▸ **What you will do**: After finding the line with "D2: diode BAV21" in the data below, set down exactly each line through the one with "TR3: NPN 2N2222", inclusive, and stop there.

▸ **Entries supplied**:
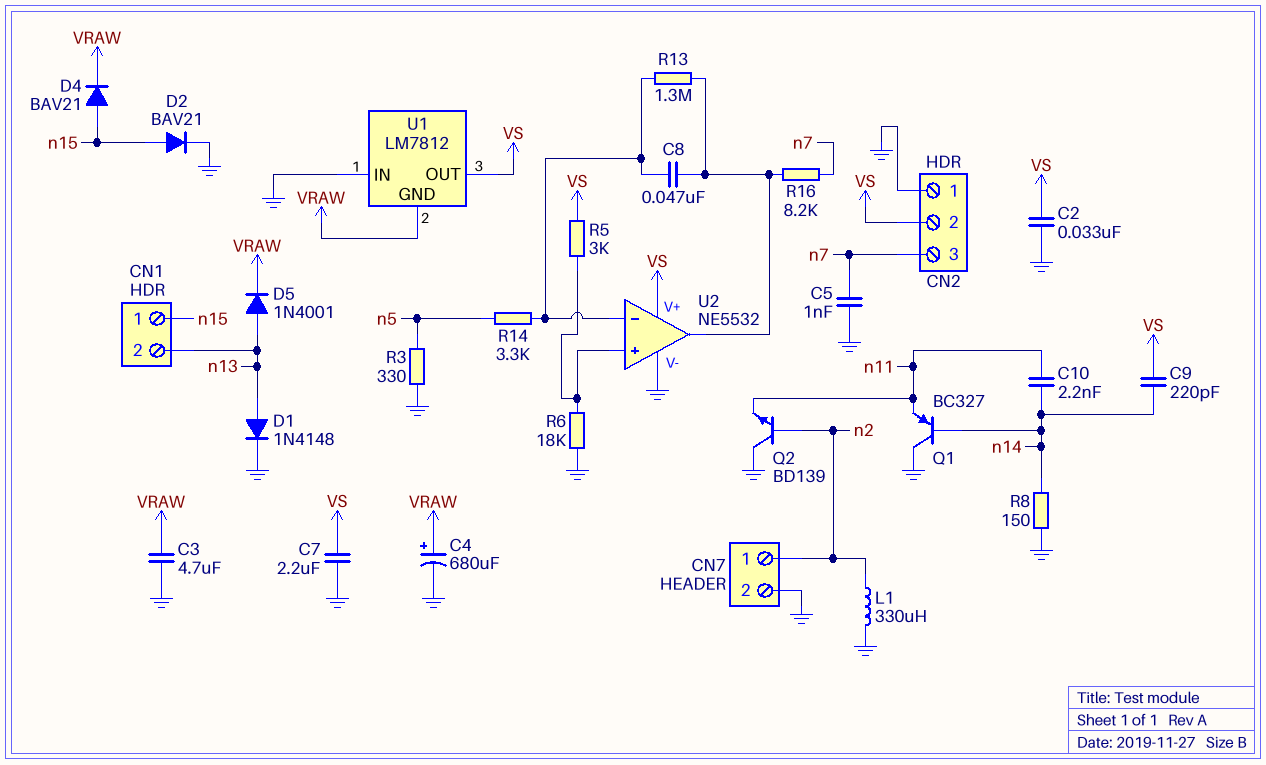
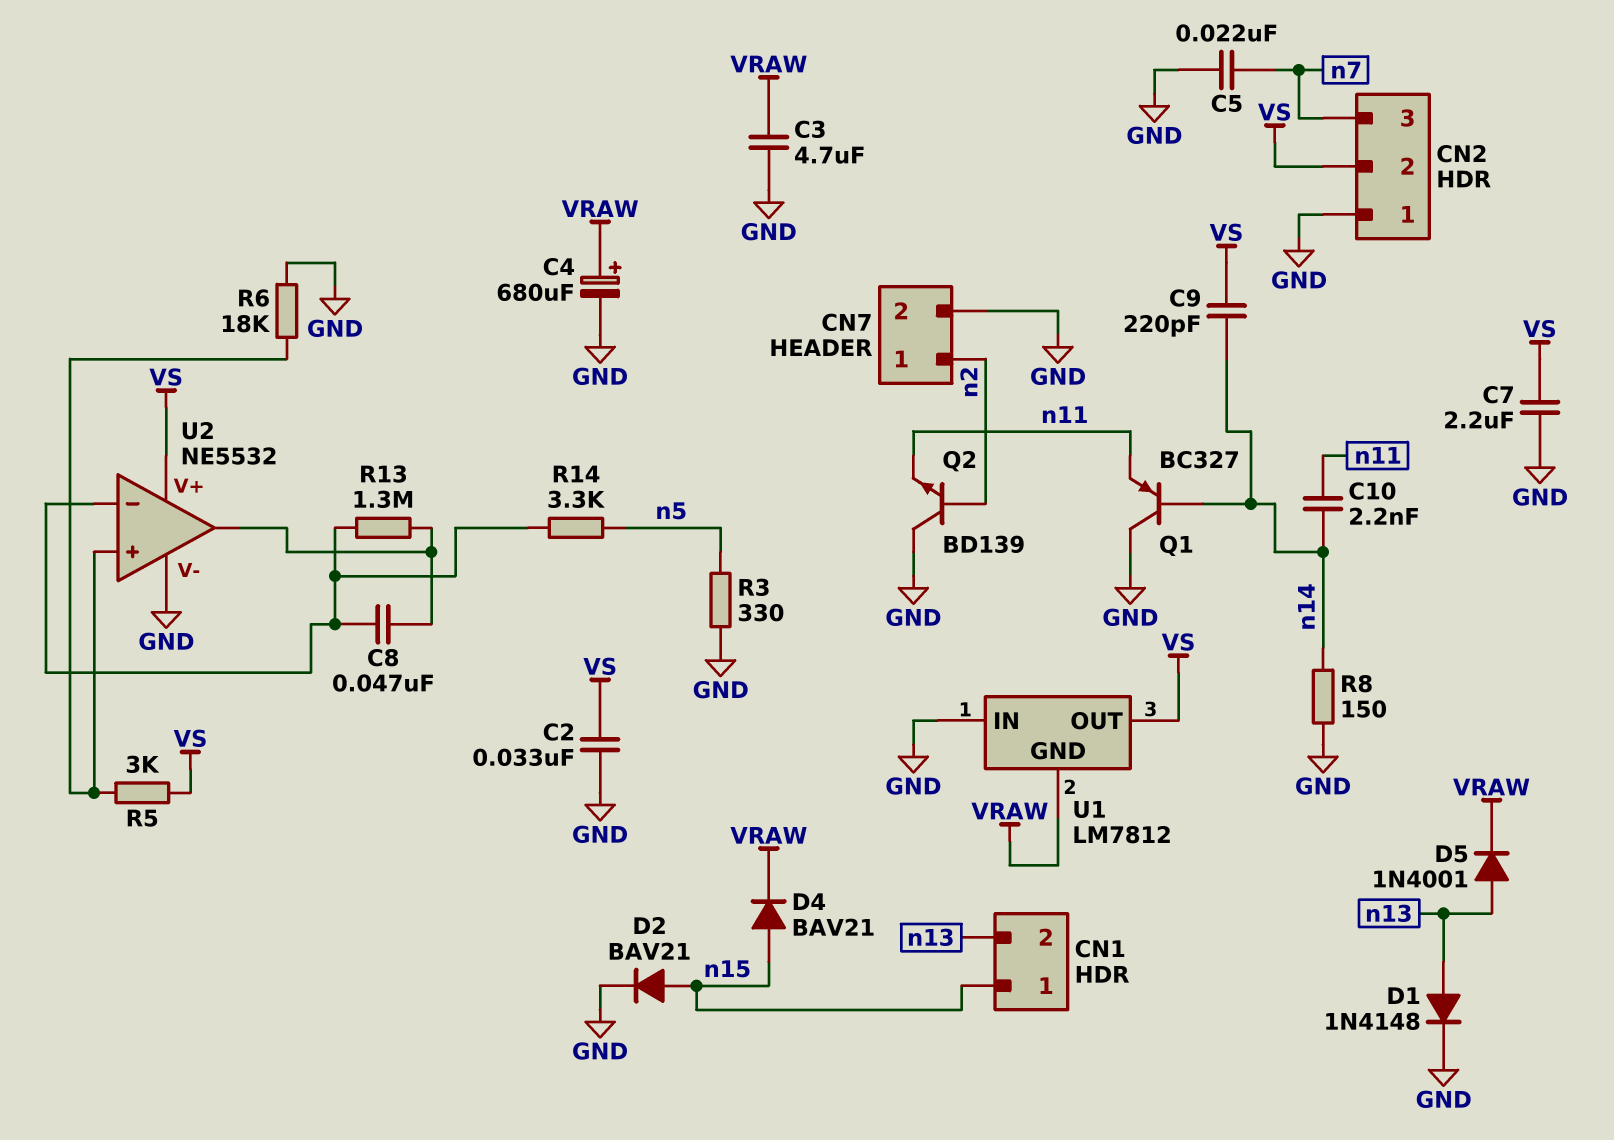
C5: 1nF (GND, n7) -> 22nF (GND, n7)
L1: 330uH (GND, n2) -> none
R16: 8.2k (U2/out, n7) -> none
* * *
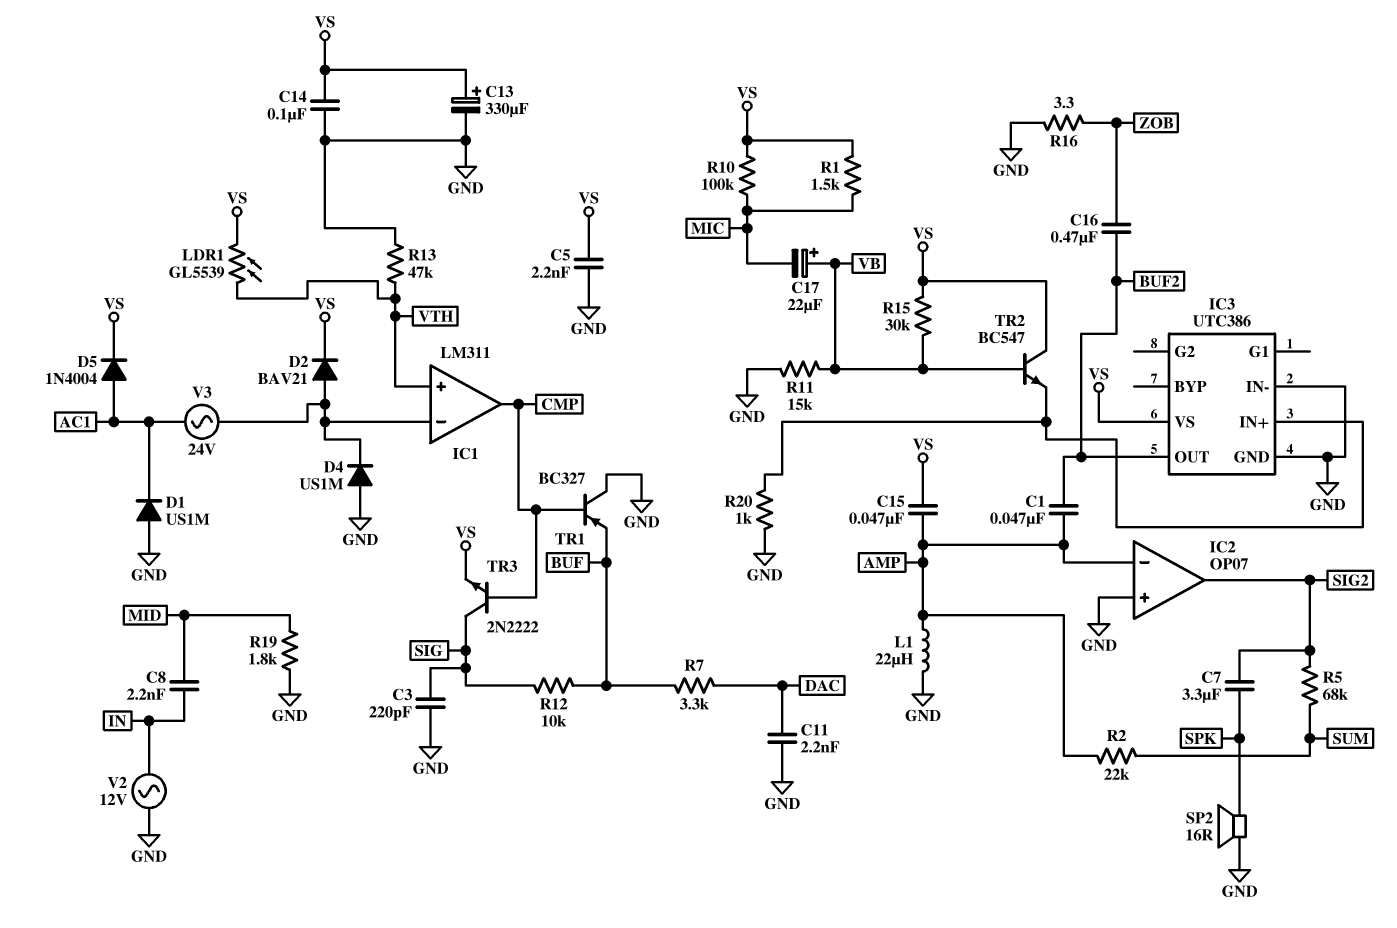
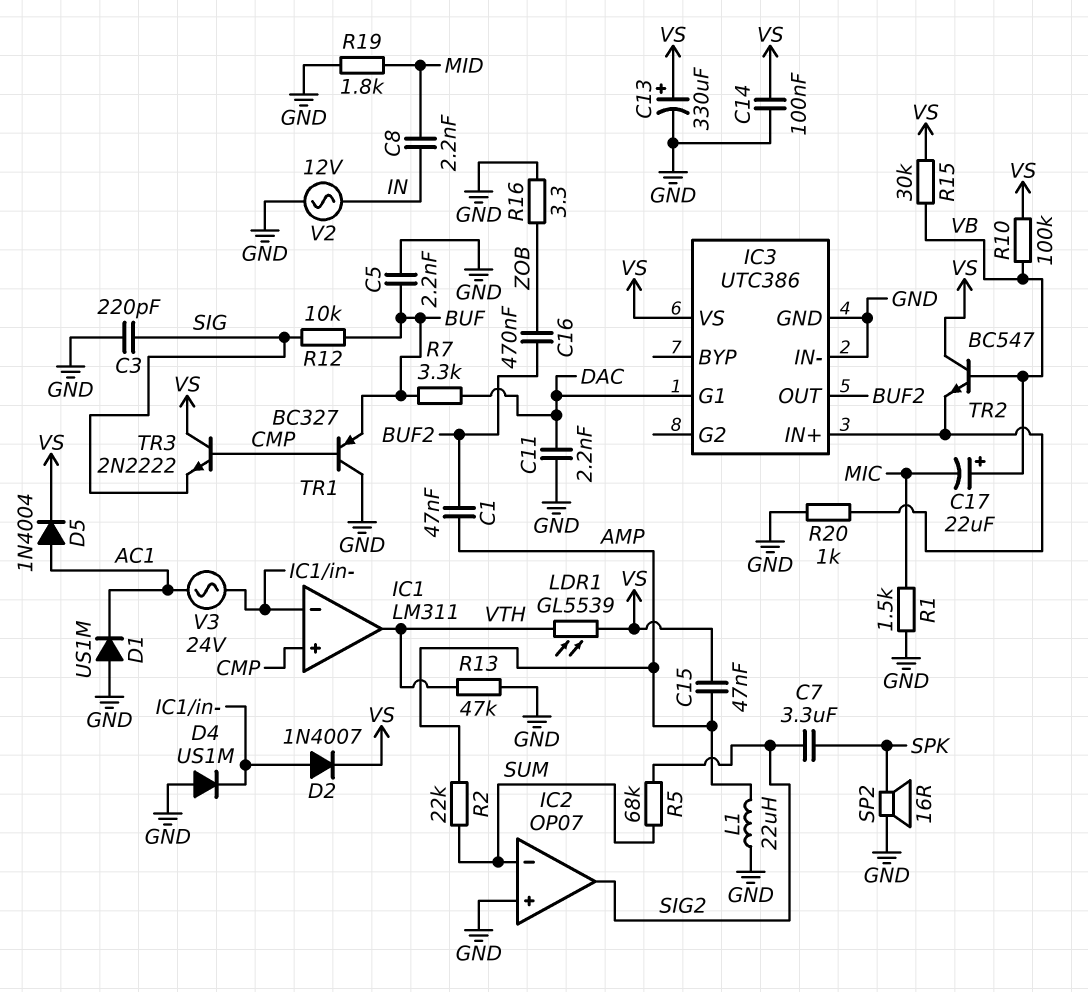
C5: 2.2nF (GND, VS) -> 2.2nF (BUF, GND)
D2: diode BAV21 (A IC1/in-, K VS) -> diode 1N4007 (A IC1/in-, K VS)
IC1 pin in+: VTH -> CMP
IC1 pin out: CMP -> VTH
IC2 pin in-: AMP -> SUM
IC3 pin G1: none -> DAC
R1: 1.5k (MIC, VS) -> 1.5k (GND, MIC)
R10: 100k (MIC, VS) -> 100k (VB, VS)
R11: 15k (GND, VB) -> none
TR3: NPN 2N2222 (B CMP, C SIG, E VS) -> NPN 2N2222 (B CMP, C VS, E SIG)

▸ **Result for this task**:
D2: diode BAV21 (A IC1/in-, K VS) -> diode 1N4007 (A IC1/in-, K VS)
IC1 pin in+: VTH -> CMP
IC1 pin out: CMP -> VTH
IC2 pin in-: AMP -> SUM
IC3 pin G1: none -> DAC
R1: 1.5k (MIC, VS) -> 1.5k (GND, MIC)
R10: 100k (MIC, VS) -> 100k (VB, VS)
R11: 15k (GND, VB) -> none
TR3: NPN 2N2222 (B CMP, C SIG, E VS) -> NPN 2N2222 (B CMP, C VS, E SIG)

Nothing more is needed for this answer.